§ **Your instructions**
Whenever a line of the listing contains "pink", it counts; give the total number of such lines and nothing more.
Materials provided Start Marker
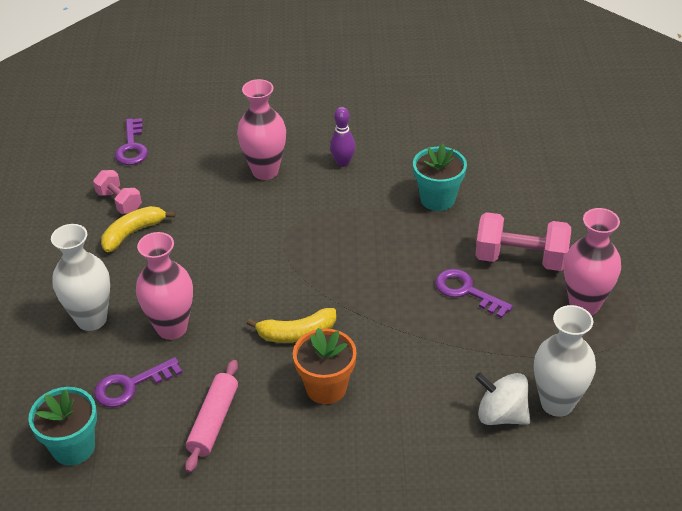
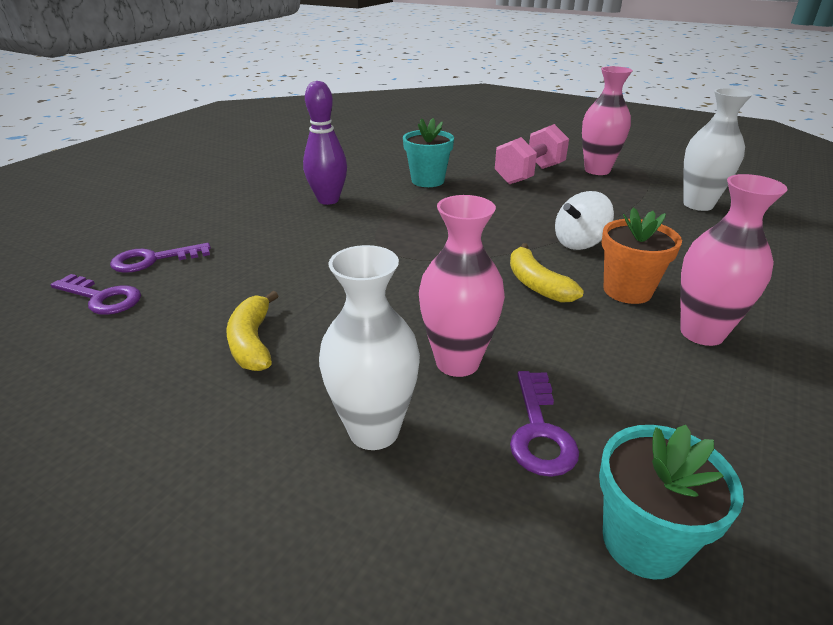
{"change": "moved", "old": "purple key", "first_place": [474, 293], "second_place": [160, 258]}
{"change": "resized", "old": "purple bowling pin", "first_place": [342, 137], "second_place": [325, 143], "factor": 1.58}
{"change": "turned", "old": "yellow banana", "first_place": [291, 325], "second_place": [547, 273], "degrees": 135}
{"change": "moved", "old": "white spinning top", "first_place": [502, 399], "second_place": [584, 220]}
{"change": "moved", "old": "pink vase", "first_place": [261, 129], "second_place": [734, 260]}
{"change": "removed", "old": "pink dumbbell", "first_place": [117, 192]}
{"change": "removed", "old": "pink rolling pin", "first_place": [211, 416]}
Materials provided End Marker
§ **Your response**
3